Exercise:
Copy every line that contains the string "dispenser" from the entries below.

Given information:
===============
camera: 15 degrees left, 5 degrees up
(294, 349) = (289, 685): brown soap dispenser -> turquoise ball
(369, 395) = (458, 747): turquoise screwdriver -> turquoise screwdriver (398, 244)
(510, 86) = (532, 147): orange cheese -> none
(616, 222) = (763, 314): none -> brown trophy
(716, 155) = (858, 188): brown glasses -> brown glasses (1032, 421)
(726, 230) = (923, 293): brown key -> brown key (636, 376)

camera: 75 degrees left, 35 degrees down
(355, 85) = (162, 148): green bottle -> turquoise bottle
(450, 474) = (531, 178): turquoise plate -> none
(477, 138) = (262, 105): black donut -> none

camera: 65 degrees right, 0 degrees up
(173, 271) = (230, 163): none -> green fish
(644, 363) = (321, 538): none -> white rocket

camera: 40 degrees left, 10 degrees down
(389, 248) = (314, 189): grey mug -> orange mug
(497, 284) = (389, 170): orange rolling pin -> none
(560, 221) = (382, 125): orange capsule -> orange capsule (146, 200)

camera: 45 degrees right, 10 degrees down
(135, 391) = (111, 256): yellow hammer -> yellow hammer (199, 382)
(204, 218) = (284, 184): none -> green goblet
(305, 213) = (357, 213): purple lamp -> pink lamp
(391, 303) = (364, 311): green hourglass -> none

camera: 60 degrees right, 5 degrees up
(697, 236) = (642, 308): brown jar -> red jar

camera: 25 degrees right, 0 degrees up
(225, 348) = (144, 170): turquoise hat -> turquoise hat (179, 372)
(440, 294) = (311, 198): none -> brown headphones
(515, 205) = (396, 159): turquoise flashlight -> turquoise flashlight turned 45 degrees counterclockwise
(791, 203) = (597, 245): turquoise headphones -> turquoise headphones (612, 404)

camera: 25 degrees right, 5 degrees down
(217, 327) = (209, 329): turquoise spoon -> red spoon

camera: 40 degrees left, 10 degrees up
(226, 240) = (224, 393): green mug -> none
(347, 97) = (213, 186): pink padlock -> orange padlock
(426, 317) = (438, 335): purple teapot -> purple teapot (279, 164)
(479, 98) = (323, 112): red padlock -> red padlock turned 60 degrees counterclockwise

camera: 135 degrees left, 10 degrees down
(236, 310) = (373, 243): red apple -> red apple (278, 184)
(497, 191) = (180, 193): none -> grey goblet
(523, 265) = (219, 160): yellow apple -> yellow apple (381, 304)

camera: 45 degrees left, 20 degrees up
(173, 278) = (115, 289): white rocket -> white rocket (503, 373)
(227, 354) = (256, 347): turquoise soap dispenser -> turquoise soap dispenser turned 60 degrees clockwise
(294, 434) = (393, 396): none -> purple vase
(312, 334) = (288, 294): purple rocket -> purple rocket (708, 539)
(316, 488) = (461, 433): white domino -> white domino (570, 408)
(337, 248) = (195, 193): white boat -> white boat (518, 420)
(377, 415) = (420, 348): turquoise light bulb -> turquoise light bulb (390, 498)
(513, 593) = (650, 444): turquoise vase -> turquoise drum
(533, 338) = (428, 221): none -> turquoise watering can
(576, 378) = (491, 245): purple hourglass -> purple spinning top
===============
Result:
(294, 349) = (289, 685): brown soap dispenser -> turquoise ball
(227, 354) = (256, 347): turquoise soap dispenser -> turquoise soap dispenser turned 60 degrees clockwise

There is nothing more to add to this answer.